[Opening THE INPUT section]

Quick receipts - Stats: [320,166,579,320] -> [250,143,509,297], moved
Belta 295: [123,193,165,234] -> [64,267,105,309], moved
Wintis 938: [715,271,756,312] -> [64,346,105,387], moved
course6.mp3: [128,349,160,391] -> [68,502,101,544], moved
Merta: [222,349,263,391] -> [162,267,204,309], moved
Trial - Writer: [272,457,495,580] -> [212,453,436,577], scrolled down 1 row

[Closing THE INPUT section]
[Opening THE INPUT section]

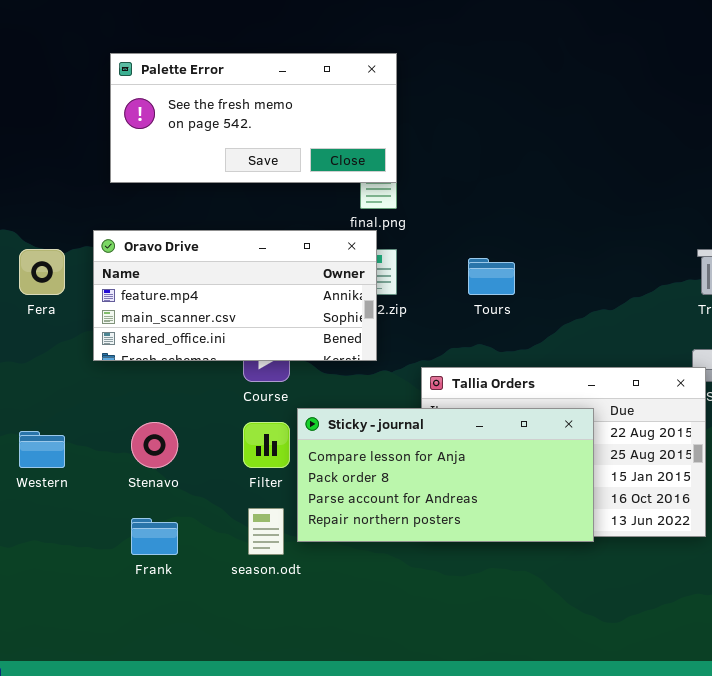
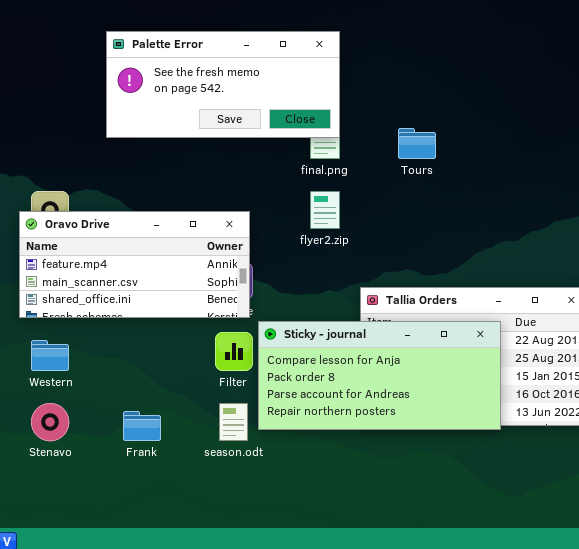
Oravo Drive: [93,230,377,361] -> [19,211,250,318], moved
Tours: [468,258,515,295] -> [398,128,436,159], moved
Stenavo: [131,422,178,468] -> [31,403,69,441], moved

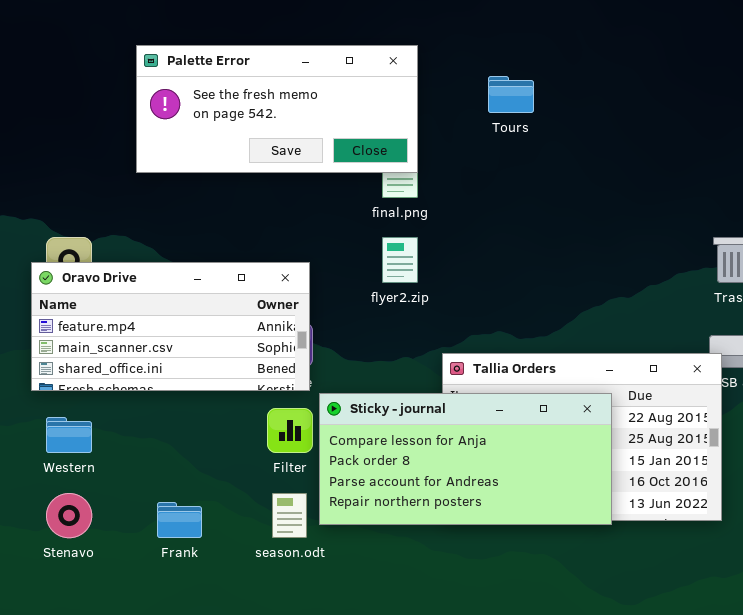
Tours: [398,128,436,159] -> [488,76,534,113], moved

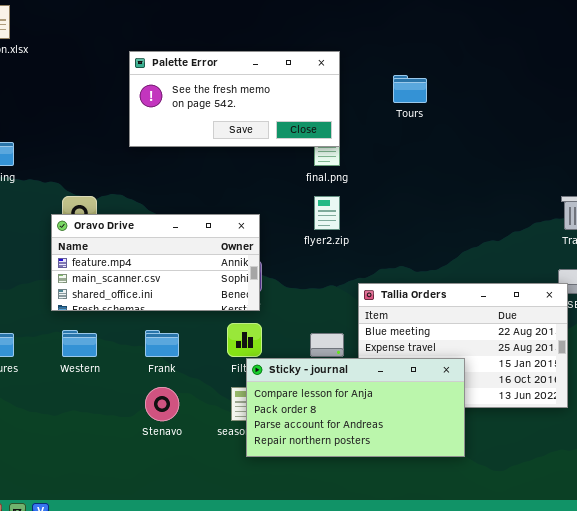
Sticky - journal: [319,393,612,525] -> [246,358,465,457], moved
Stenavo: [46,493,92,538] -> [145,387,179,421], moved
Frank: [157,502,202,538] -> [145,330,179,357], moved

[Closing THE INPUT section]

* **ACTIVITY**
When the line with "Belta 295: [123,193,165,234]" is reached in the data above, start copying there, and copy each line exactly until the line with "Trial - Writer: [272,457,495,580]" has been copied; copy nothing else.

* **RESPONSE BELOW**
Belta 295: [123,193,165,234] -> [64,267,105,309], moved
Wintis 938: [715,271,756,312] -> [64,346,105,387], moved
course6.mp3: [128,349,160,391] -> [68,502,101,544], moved
Merta: [222,349,263,391] -> [162,267,204,309], moved
Trial - Writer: [272,457,495,580] -> [212,453,436,577], scrolled down 1 row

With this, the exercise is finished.